▶ Directions: Repeat the records in full and exactly, omitting pictures.

▶ Dataset content:
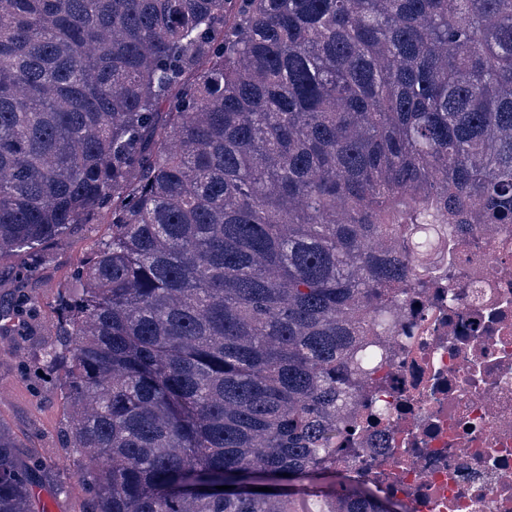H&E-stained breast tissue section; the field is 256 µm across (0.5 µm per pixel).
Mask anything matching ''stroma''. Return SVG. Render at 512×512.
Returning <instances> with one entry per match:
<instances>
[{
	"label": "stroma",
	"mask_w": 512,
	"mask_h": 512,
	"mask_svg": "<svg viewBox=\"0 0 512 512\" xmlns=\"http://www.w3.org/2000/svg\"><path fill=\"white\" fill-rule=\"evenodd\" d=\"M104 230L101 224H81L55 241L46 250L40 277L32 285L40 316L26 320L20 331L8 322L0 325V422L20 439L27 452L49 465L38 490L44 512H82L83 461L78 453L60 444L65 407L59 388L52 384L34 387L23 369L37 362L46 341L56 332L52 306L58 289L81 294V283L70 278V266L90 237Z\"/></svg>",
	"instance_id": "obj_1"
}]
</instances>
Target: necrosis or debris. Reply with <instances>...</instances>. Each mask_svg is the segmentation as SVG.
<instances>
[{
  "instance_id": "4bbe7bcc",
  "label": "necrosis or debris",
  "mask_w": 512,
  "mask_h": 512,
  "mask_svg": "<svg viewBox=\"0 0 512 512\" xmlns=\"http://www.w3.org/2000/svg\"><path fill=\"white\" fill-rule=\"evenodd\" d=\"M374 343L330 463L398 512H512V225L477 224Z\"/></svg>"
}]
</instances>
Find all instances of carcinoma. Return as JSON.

▶ Correct result:
H&E-stained breast tissue section; the field is 256 µm across (0.5 µm per pixel).
Mask anything matching ''stroma''. Return SVG. Render at 512×512.
Returning <instances> with one entry per match:
<instances>
[{
	"label": "stroma",
	"mask_w": 512,
	"mask_h": 512,
	"mask_svg": "<svg viewBox=\"0 0 512 512\" xmlns=\"http://www.w3.org/2000/svg\"><path fill=\"white\" fill-rule=\"evenodd\" d=\"M104 230L101 224H81L55 241L46 250L40 277L32 285L40 316L26 320L20 331L8 322L0 325V422L20 439L27 452L49 465L38 490L44 512H82L83 461L78 453L60 444L65 407L59 388L52 384L34 387L23 369L37 362L46 341L56 332L52 306L58 289L81 294V283L70 278V266L90 237Z\"/></svg>",
	"instance_id": "obj_1"
}]
</instances>
Target: necrosis or debris. Reply with <instances>...</instances>. Each mask_svg is the segmentation as SVG.
<instances>
[{
  "instance_id": "4bbe7bcc",
  "label": "necrosis or debris",
  "mask_w": 512,
  "mask_h": 512,
  "mask_svg": "<svg viewBox=\"0 0 512 512\" xmlns=\"http://www.w3.org/2000/svg\"><path fill=\"white\" fill-rule=\"evenodd\" d=\"M374 343L330 463L398 512H512V225L477 224Z\"/></svg>"
}]
</instances>
Find all instances of carcinoma. Return as JSON.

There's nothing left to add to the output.